%%

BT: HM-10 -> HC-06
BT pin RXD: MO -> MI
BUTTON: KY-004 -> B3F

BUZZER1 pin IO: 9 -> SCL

%%
%%

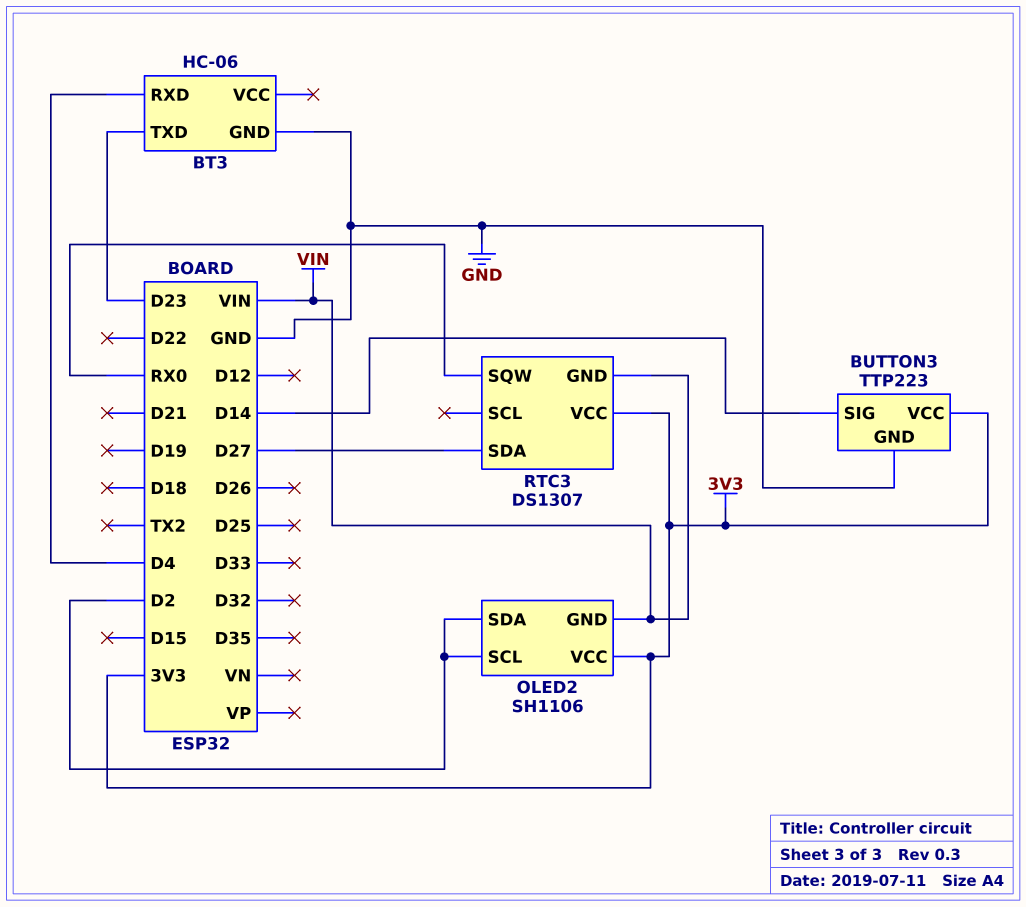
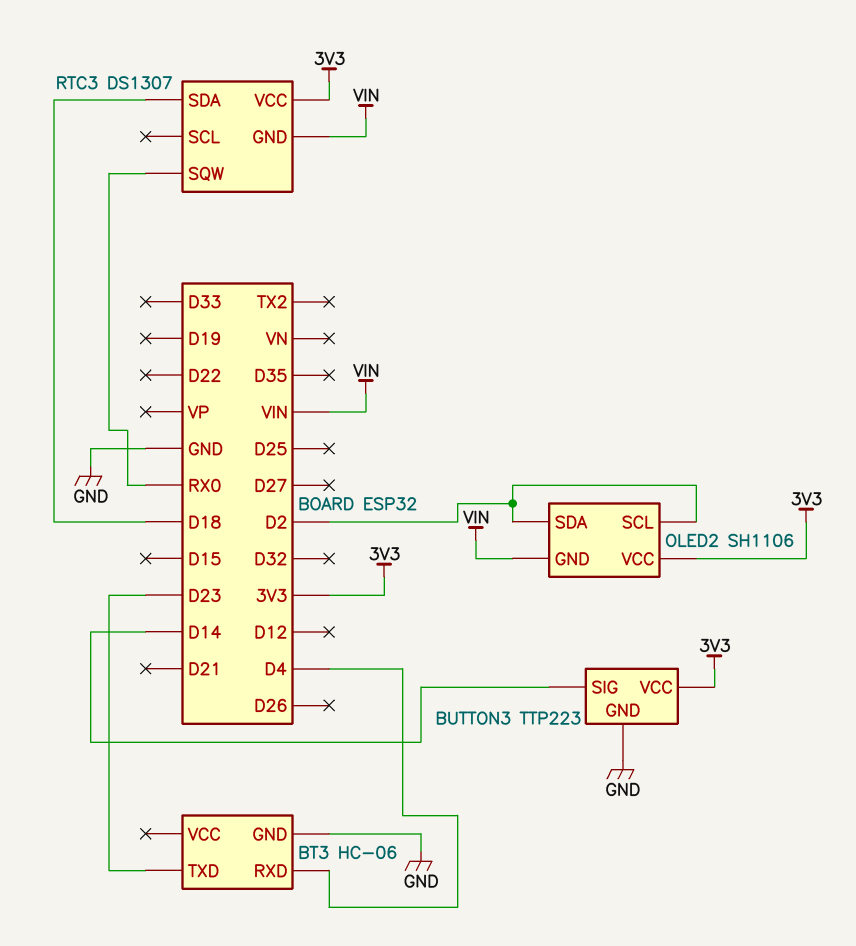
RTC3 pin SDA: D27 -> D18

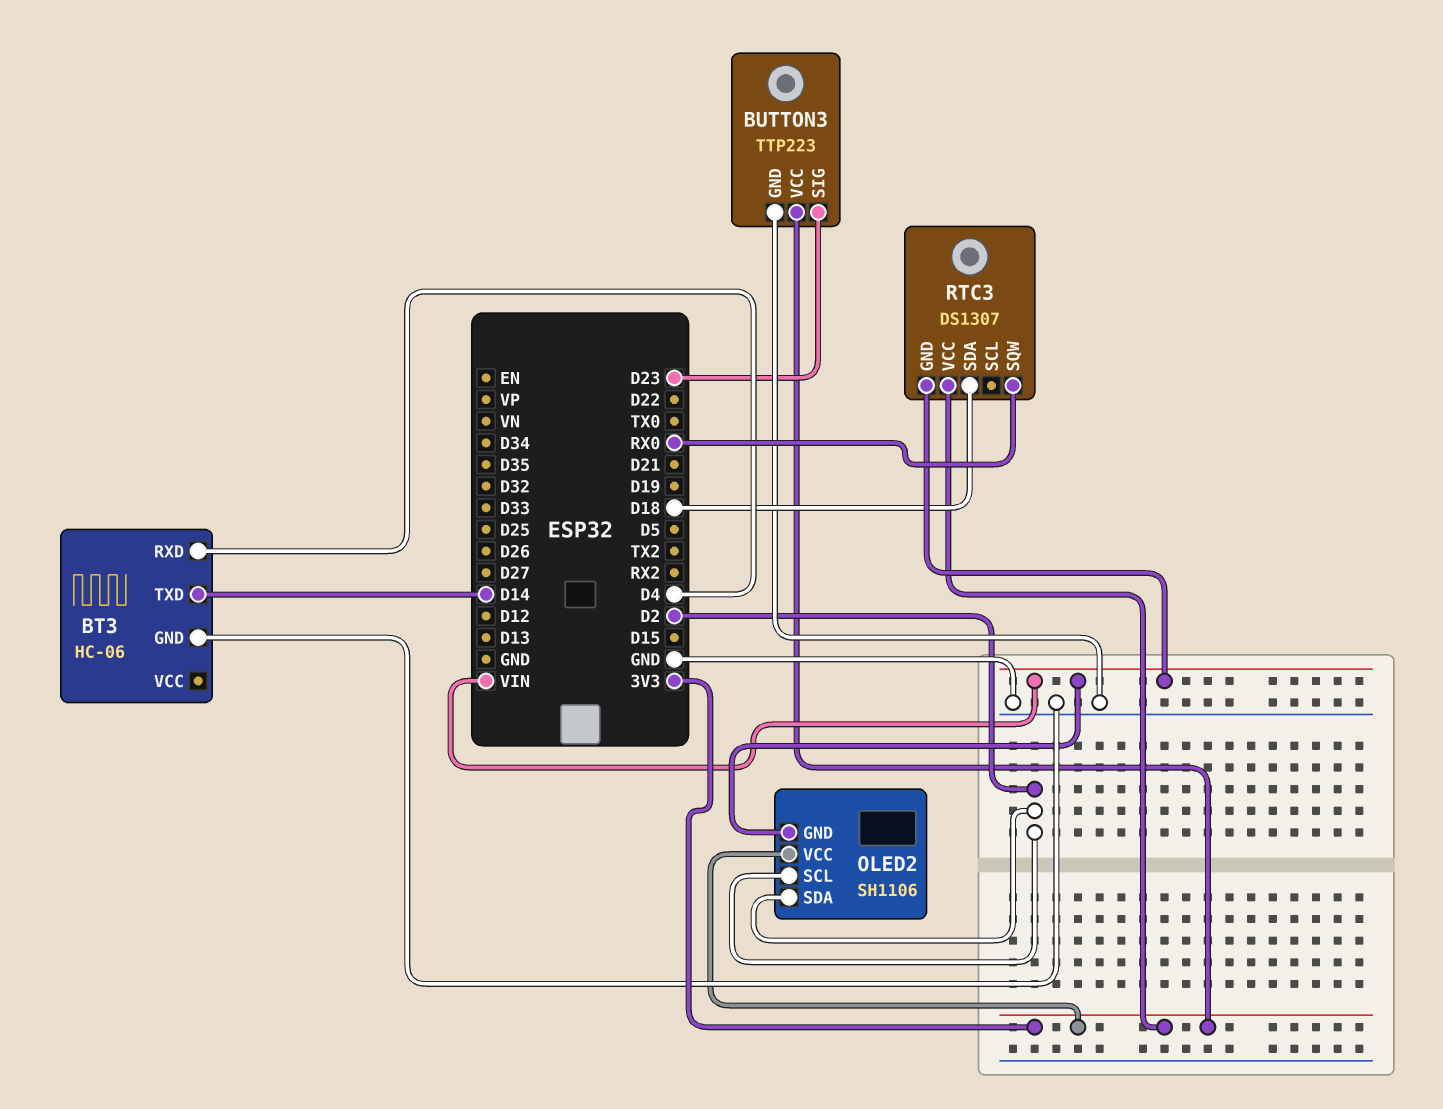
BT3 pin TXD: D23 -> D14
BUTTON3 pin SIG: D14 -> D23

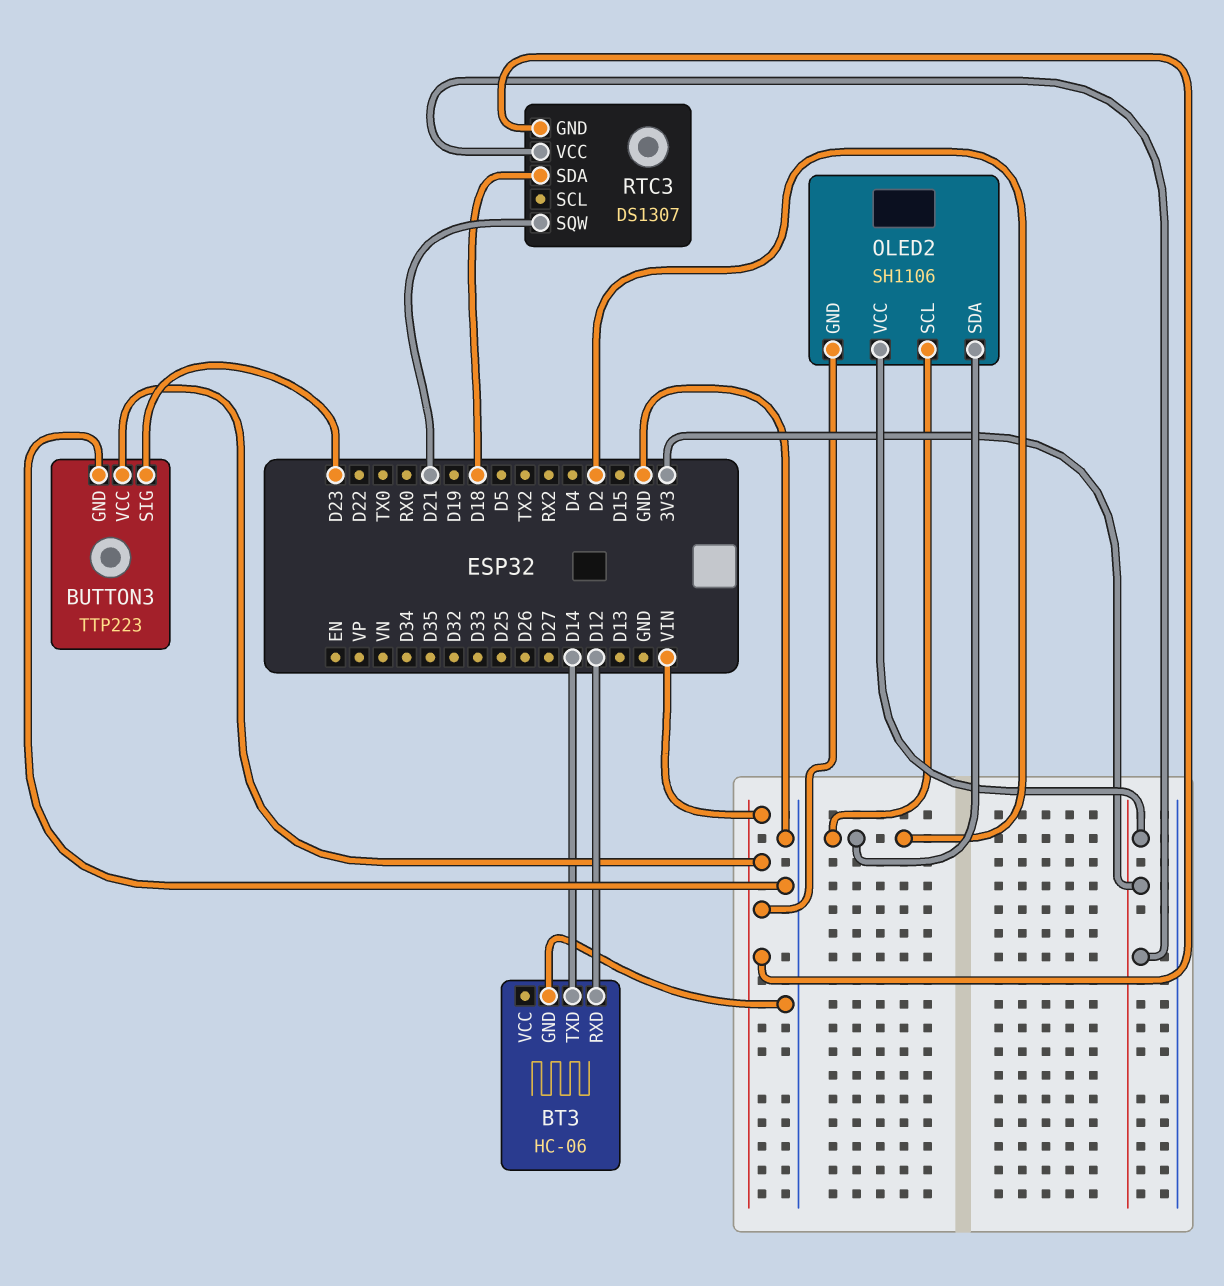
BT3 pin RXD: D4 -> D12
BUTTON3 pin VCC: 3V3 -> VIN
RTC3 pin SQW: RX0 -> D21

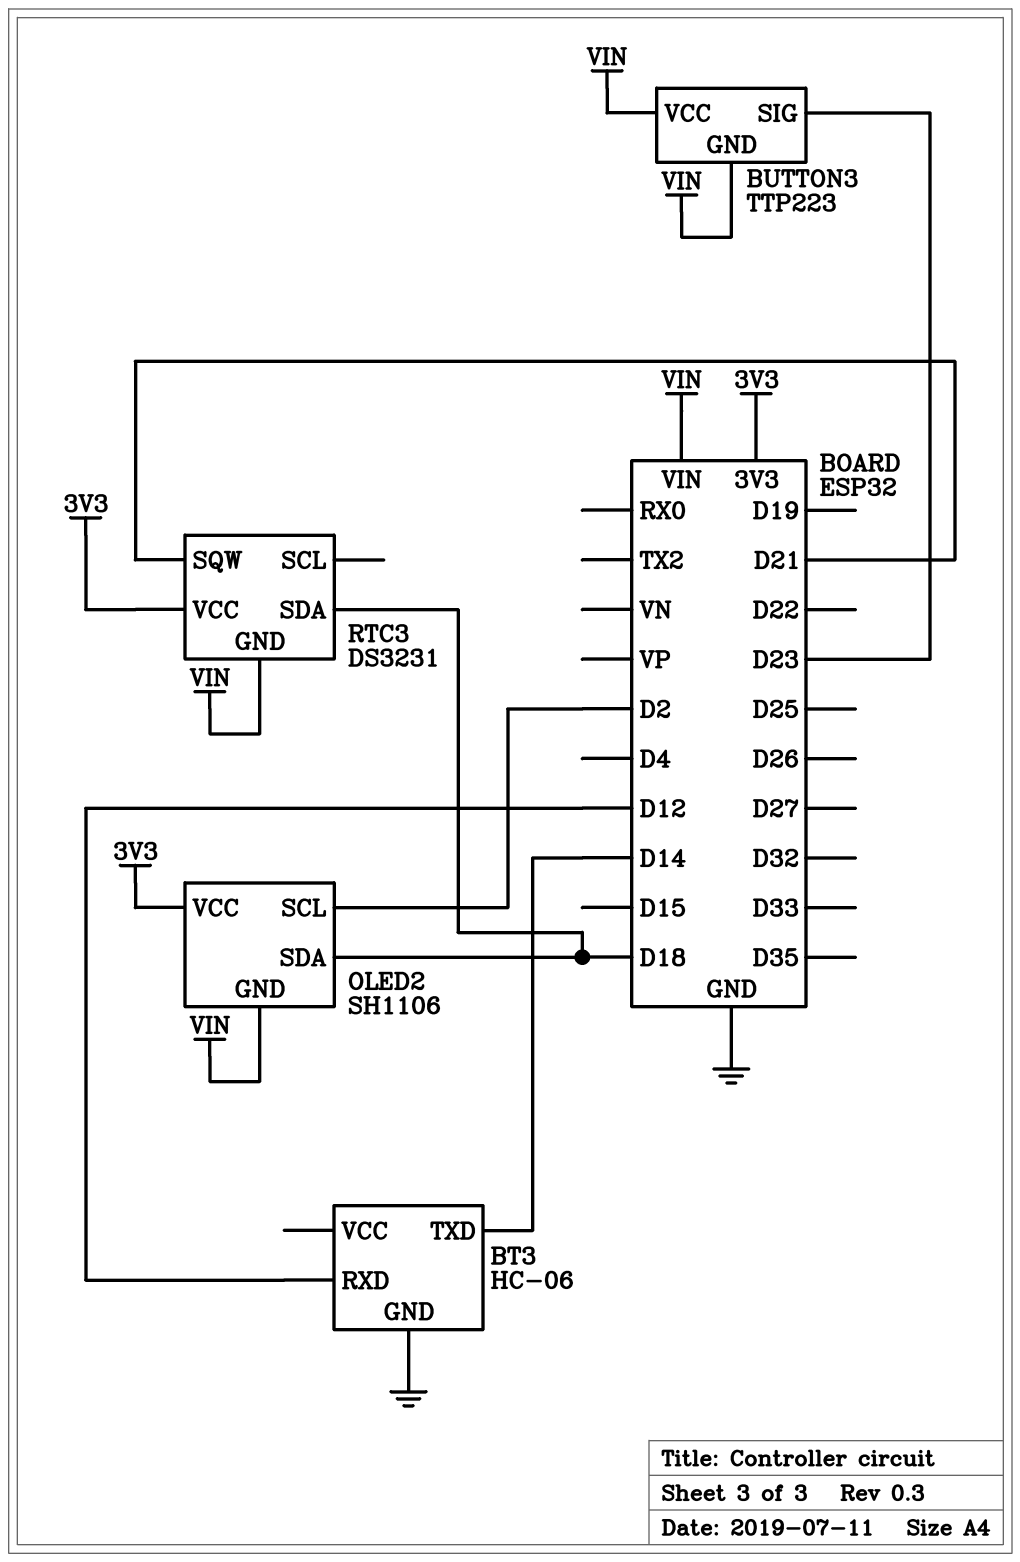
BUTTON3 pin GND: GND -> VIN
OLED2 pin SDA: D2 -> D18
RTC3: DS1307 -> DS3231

%%

▶ [Exercise goal]
Write down, word for word, the lines above from the one containing "BT: HM-10 -> HC-06" through the one containing "BUZZER1 pin IO: 9 -> SCL", both ends included.

▶ [Reply]
BT: HM-10 -> HC-06
BT pin RXD: MO -> MI
BUTTON: KY-004 -> B3F

BUZZER1 pin IO: 9 -> SCL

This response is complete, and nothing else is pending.